■ DATA EXCERPTS:
************
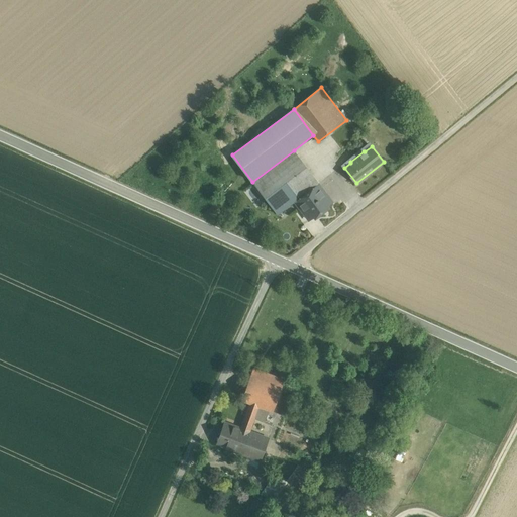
[(294,150),(252,182),(278,214),(295,201),(296,201),(318,184),(318,183),(294,150)]
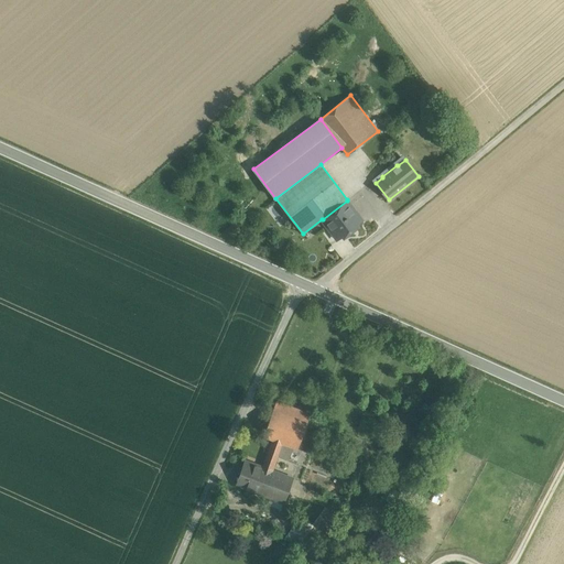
[(347,201),(323,219),(337,240),(362,220),(347,201)]
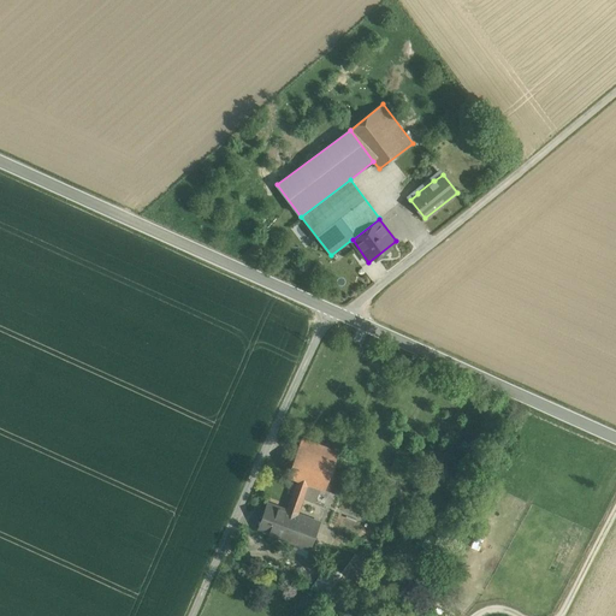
[(339,452),(302,438),(288,477),(297,480),(319,489),(325,490),(339,452)]
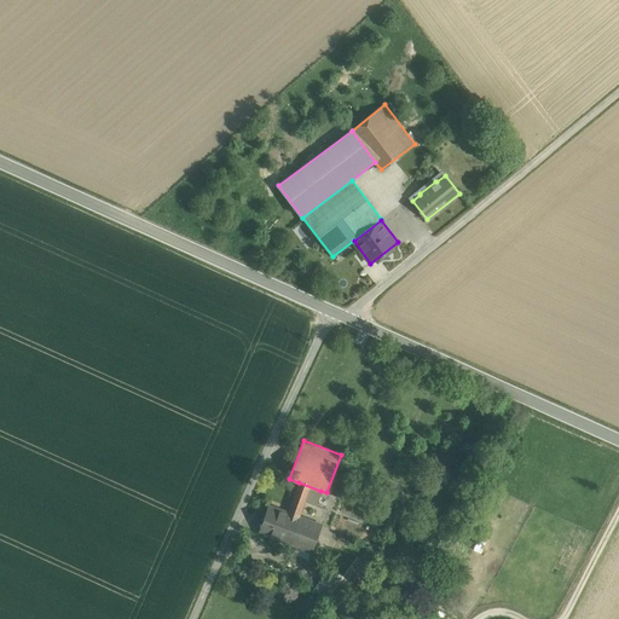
[(299,482),(288,513),(299,516),(305,499),(317,503),(320,491),(299,482)]
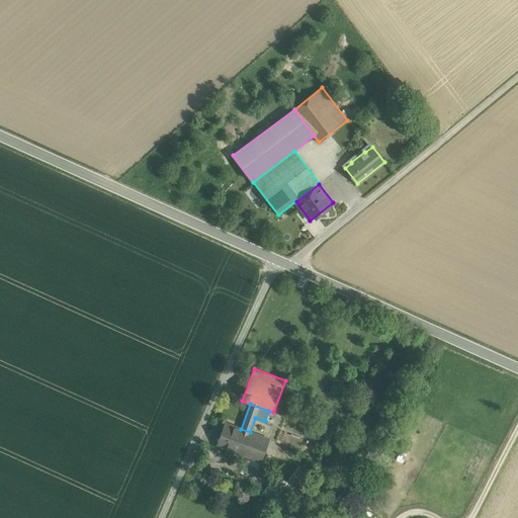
[(241,429),(225,423),(218,445),(260,460),(268,439),(250,432),(241,429)]
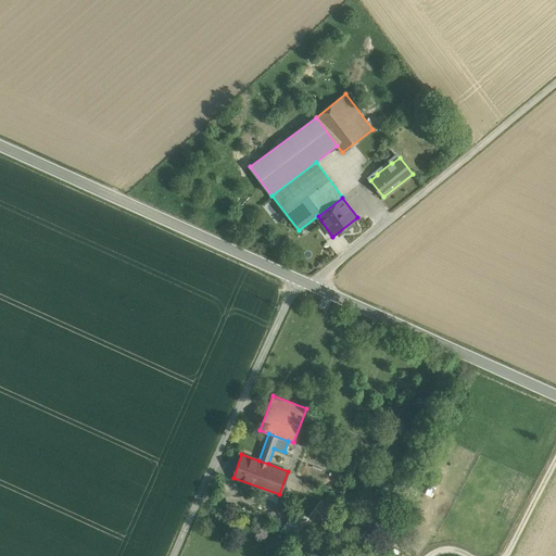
[(320,500),(307,516),(307,517),(303,522),(318,533),(336,510),(320,500)]
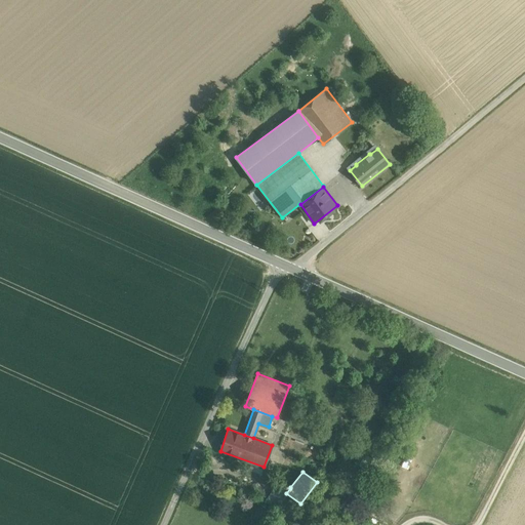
[(281,480),(266,501),(275,509),(286,493),(290,488),(290,487),(281,480)]
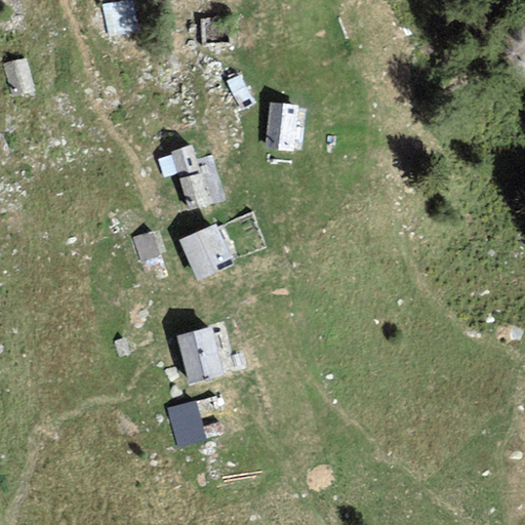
[(138,2),(111,4),(113,33),(142,30),(138,2)]
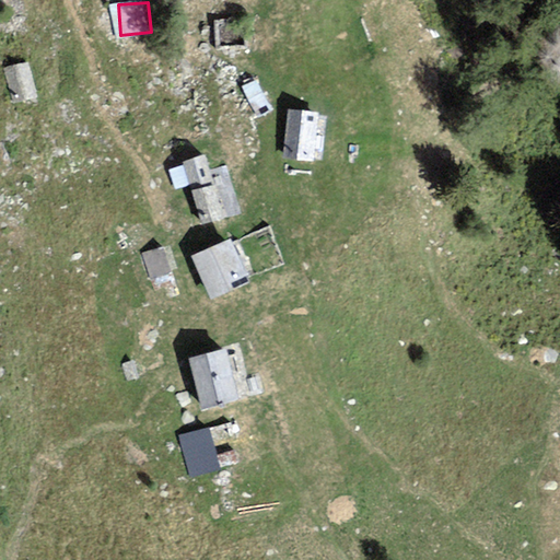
[(28,61),(3,69),(14,104),(38,96),(28,61)]
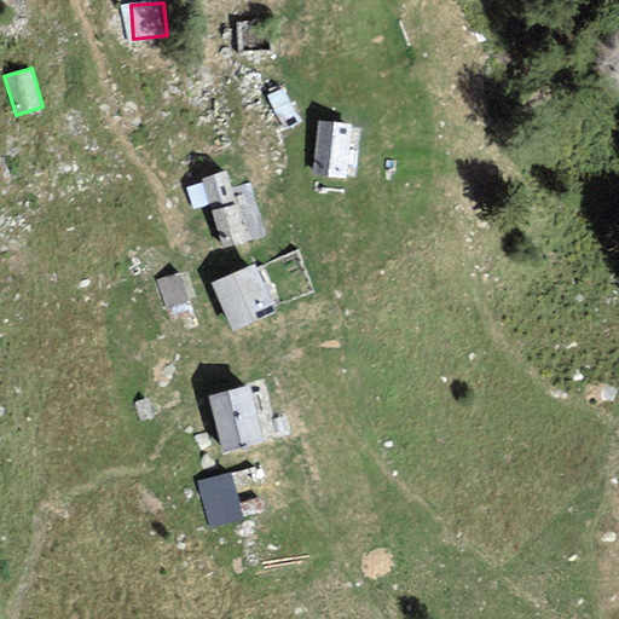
[(356,127),(330,126),(327,179),(352,180),(356,127)]
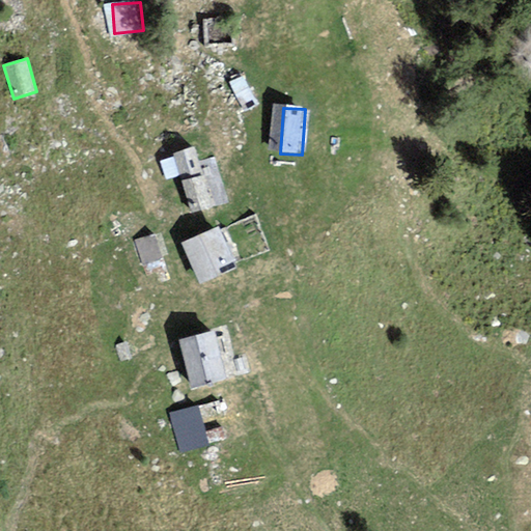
[(194,147),(173,154),(192,212),(213,205),(194,147)]
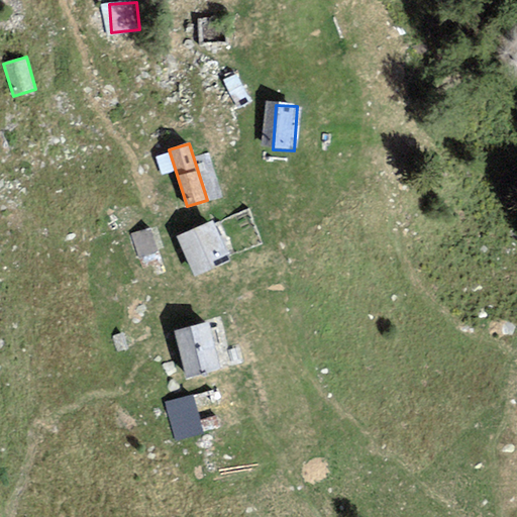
[(216,217),(178,233),(194,273),(232,256),(216,217)]
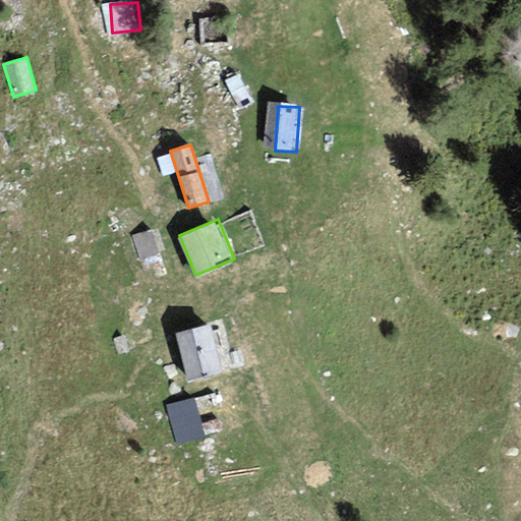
[(135,236),(143,259),(166,251),(158,228),(135,236)]
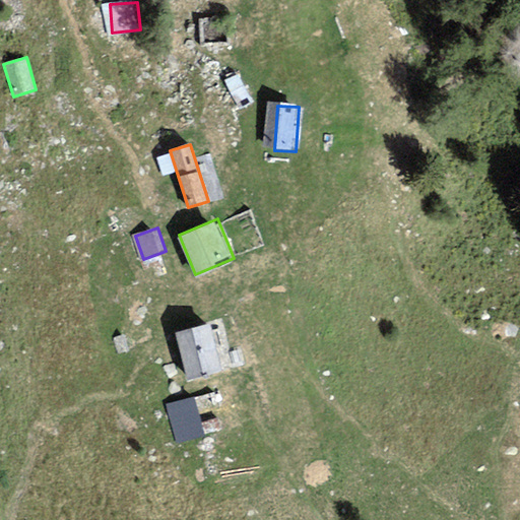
[(213,325),(176,334),(188,380),(225,370),(213,325)]
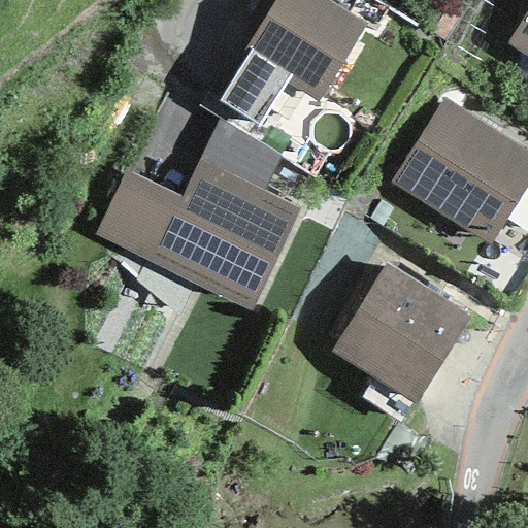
[(364,25),(323,0),(274,0),(245,48),(251,52),(290,76),(287,80),(317,100),(364,25)]
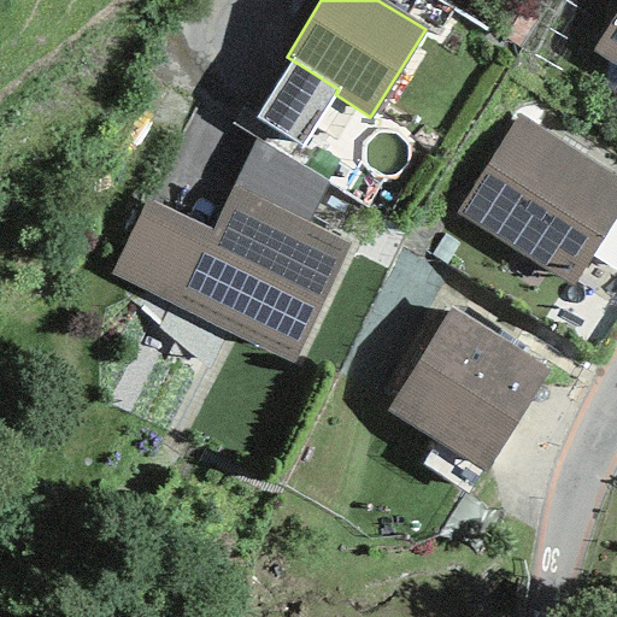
[(616,66),(616,6),(591,51),(616,66)]
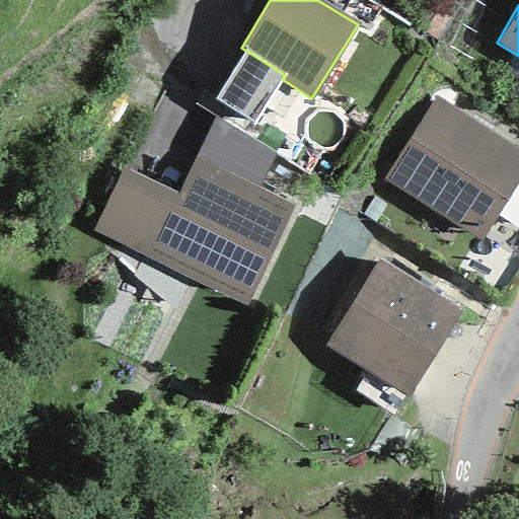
[(282,79),(285,75),(246,51),(215,100),(253,124),(282,79)]
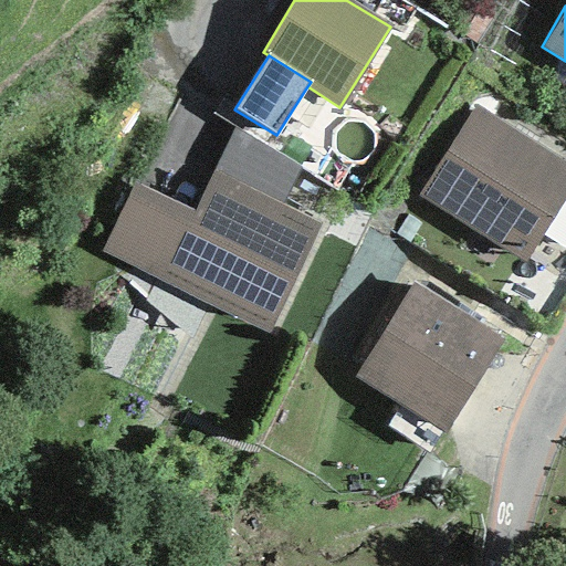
[(314,100),(285,143),(310,159),(338,117),(314,100)]
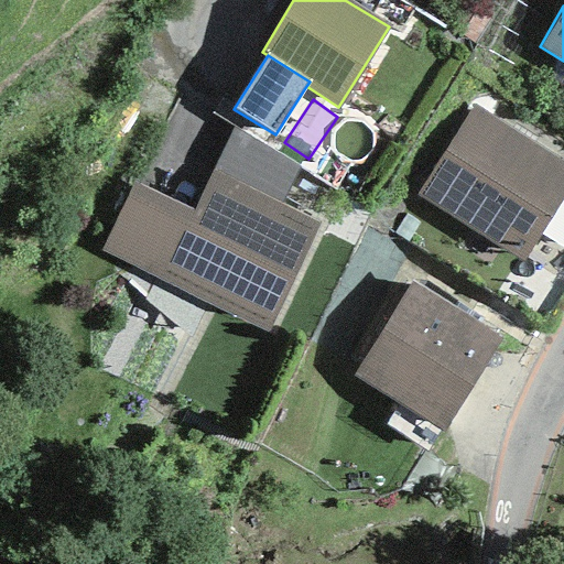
[(520,261),(563,194),(563,163),(474,104),(414,193),(520,261)]
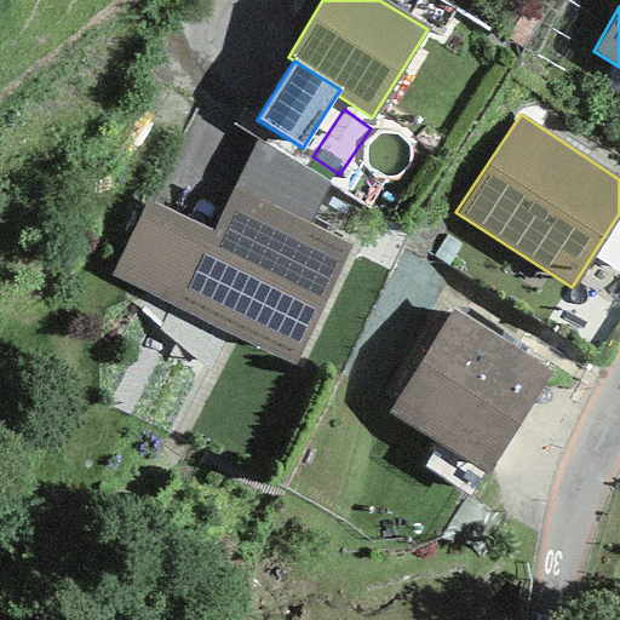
[(257,139),(233,189),(306,225),(328,184),(257,139)]
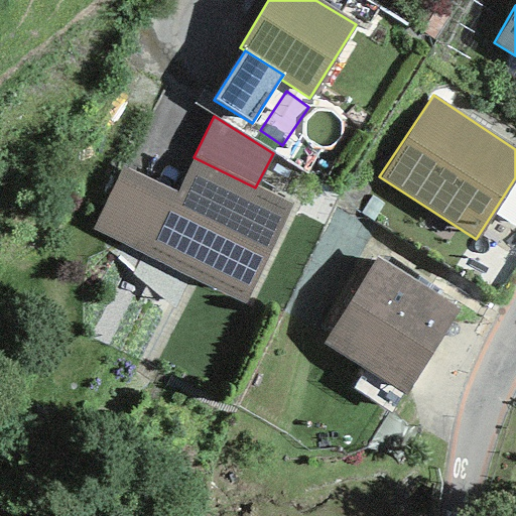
[(255,187),(194,157),(176,192),(123,166),(92,230),(244,304),(292,206),(255,187)]
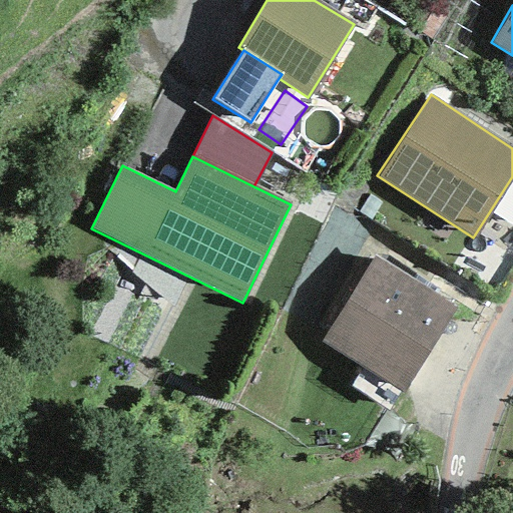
[(404,393),(456,307),(372,257),(320,343),(404,393)]
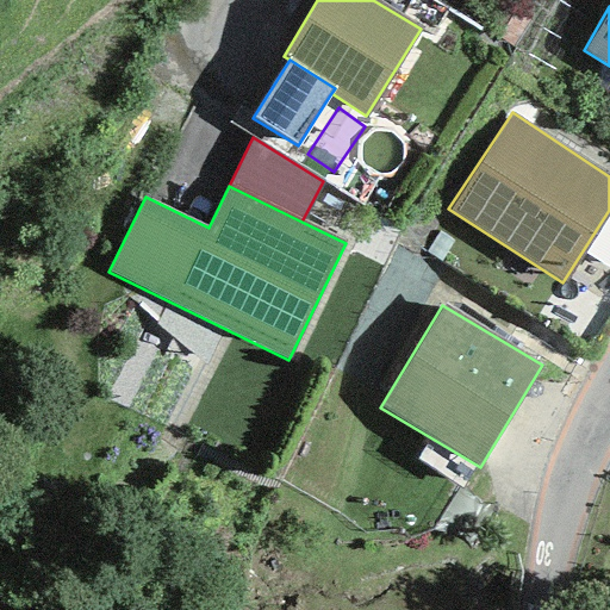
All buildings are outlined.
************
■ WORK TO BE COMPLETED:
Repeat the data exactly, dropping every picture it holds.

■ SOLUTION TO THE PROBLEM:
[(294,150),(252,182),(278,214),(295,201),(296,201),(318,184),(318,183),(294,150)]
[(347,201),(323,219),(337,240),(362,220),(347,201)]
[(339,452),(302,438),(288,477),(297,480),(319,489),(325,490),(339,452)]
[(299,482),(288,513),(299,516),(305,499),(317,503),(320,491),(299,482)]
[(241,429),(225,423),(218,445),(260,460),(268,439),(250,432),(241,429)]
[(320,500),(307,516),(307,517),(303,522),(318,533),(336,510),(320,500)]
[(281,480),(266,501),(275,509),(286,493),(290,488),(290,487),(281,480)]
[(138,2),(111,4),(113,33),(142,30),(138,2)]
[(28,61),(3,69),(14,104),(38,96),(28,61)]
[(356,127),(330,126),(327,179),(352,180),(356,127)]
[(194,147),(173,154),(192,212),(213,205),(194,147)]
[(216,217),(178,233),(194,273),(232,256),(216,217)]
[(135,236),(143,259),(166,251),(158,228),(135,236)]
[(213,325),(176,334),(188,380),(225,370),(213,325)]
[(364,25),(323,0),(274,0),(245,48),(251,52),(290,76),(287,80),(317,100),(364,25)]
[(616,66),(616,6),(591,51),(616,66)]
[(282,79),(285,75),(246,51),(215,100),(253,124),(282,79)]
[(314,100),(285,143),(310,159),(338,117),(314,100)]
[(520,261),(563,194),(563,163),(474,104),(414,193),(520,261)]
[(257,139),(233,189),(306,225),(328,184),(257,139)]
[(255,187),(194,157),(176,192),(123,166),(92,230),(244,304),(292,206),(255,187)]
[(404,393),(456,307),(372,257),(320,343),(404,393)]
All buildings are outlined.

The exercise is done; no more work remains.